▶ _Required work_: Tally how many lines in the data below include "resized", then please reply with only that figure.

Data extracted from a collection
Start of Block
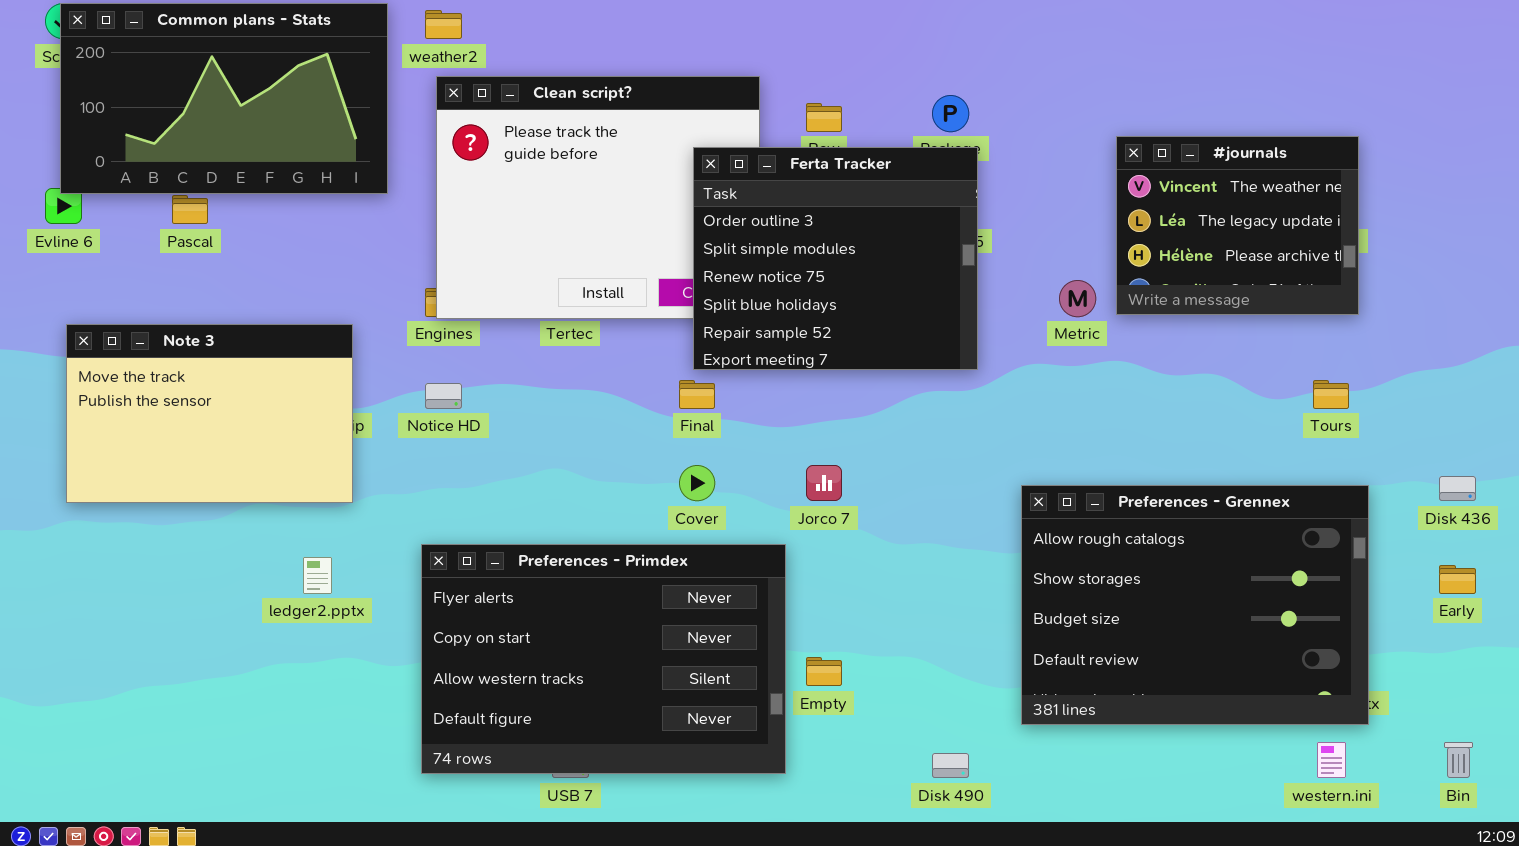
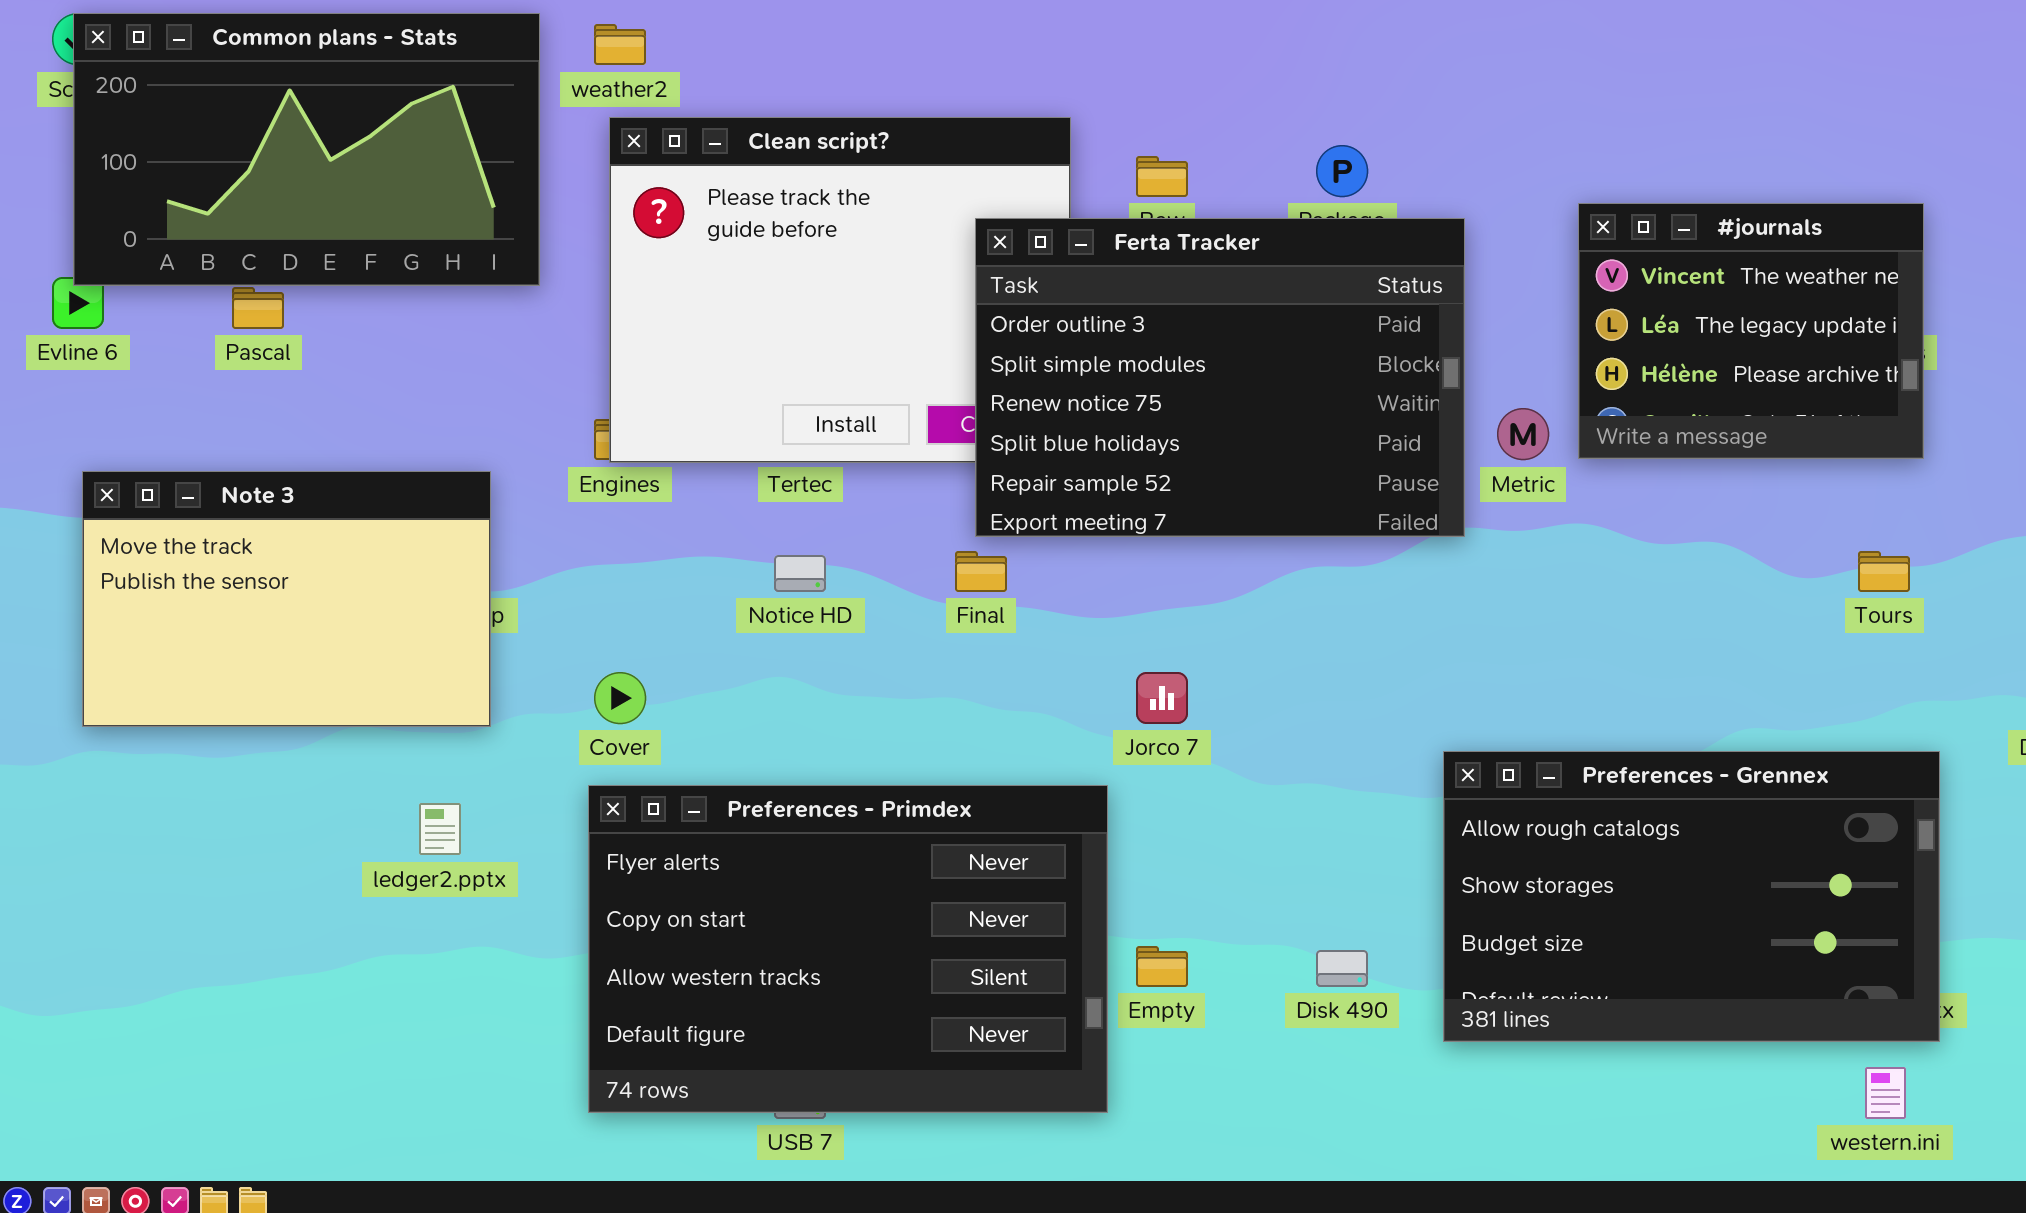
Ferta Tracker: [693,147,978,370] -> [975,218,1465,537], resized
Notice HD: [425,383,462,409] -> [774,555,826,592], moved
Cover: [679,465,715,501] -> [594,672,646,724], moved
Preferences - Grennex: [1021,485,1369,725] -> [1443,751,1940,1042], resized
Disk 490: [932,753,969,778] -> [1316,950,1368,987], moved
End of Block
▶ _Completed task_: 2